### DATA SHOWN
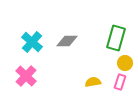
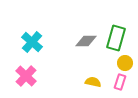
gray diamond: moved 19 px right
yellow semicircle: rotated 21 degrees clockwise
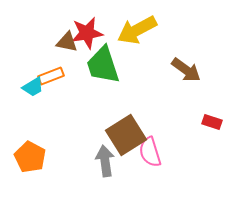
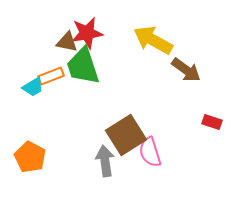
yellow arrow: moved 16 px right, 10 px down; rotated 57 degrees clockwise
green trapezoid: moved 20 px left, 1 px down
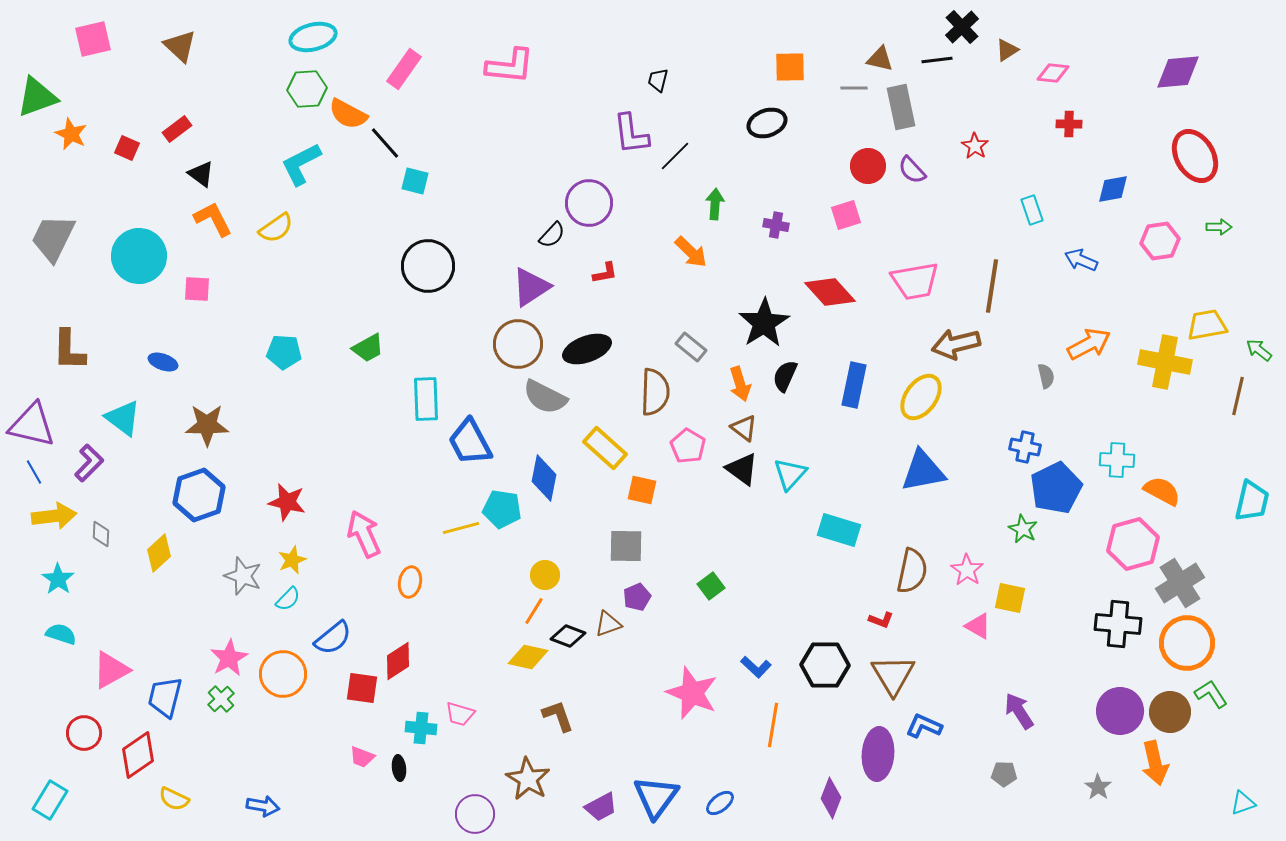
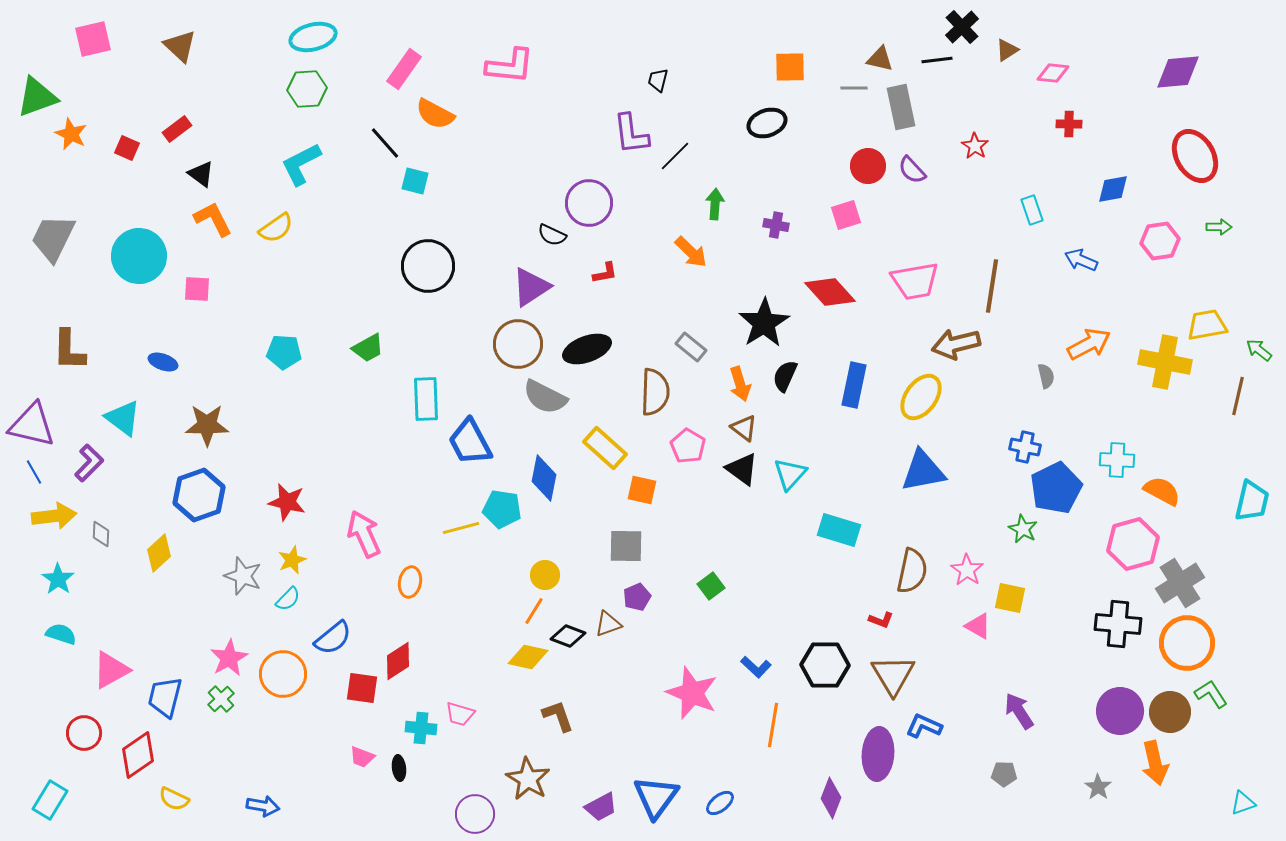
orange semicircle at (348, 114): moved 87 px right
black semicircle at (552, 235): rotated 72 degrees clockwise
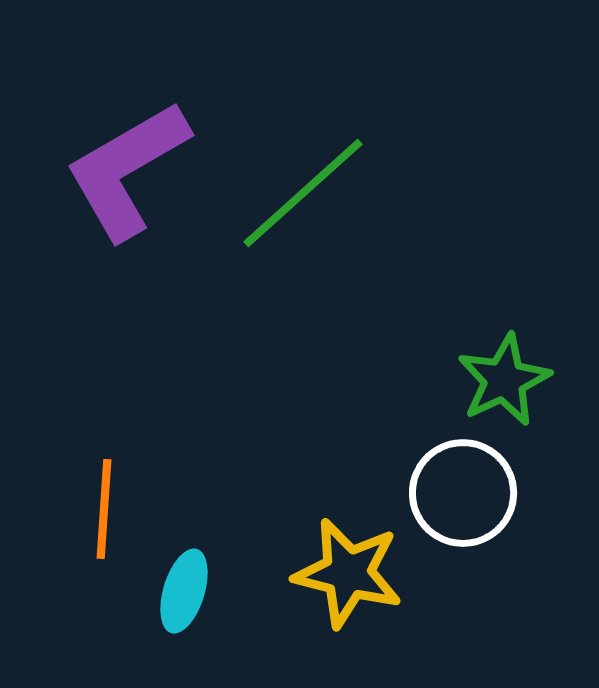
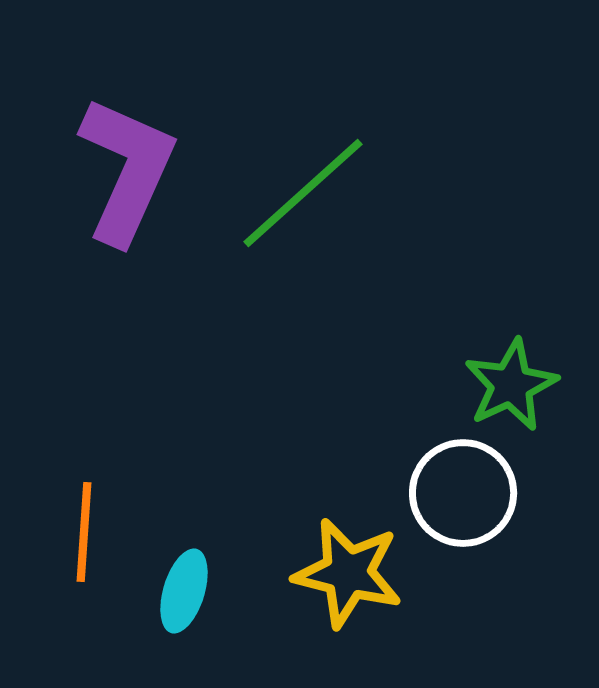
purple L-shape: rotated 144 degrees clockwise
green star: moved 7 px right, 5 px down
orange line: moved 20 px left, 23 px down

### PROBLEM
Return all records above verbatim without their pictures.

### EXERCISE RESULT
gray diamond: moved 19 px right
yellow semicircle: rotated 21 degrees clockwise
yellow arrow: moved 16 px right, 10 px down; rotated 57 degrees clockwise
green trapezoid: moved 20 px left, 1 px down
orange semicircle at (348, 114): moved 87 px right
black semicircle at (552, 235): rotated 72 degrees clockwise
purple L-shape: rotated 144 degrees clockwise
green star: moved 7 px right, 5 px down
orange line: moved 20 px left, 23 px down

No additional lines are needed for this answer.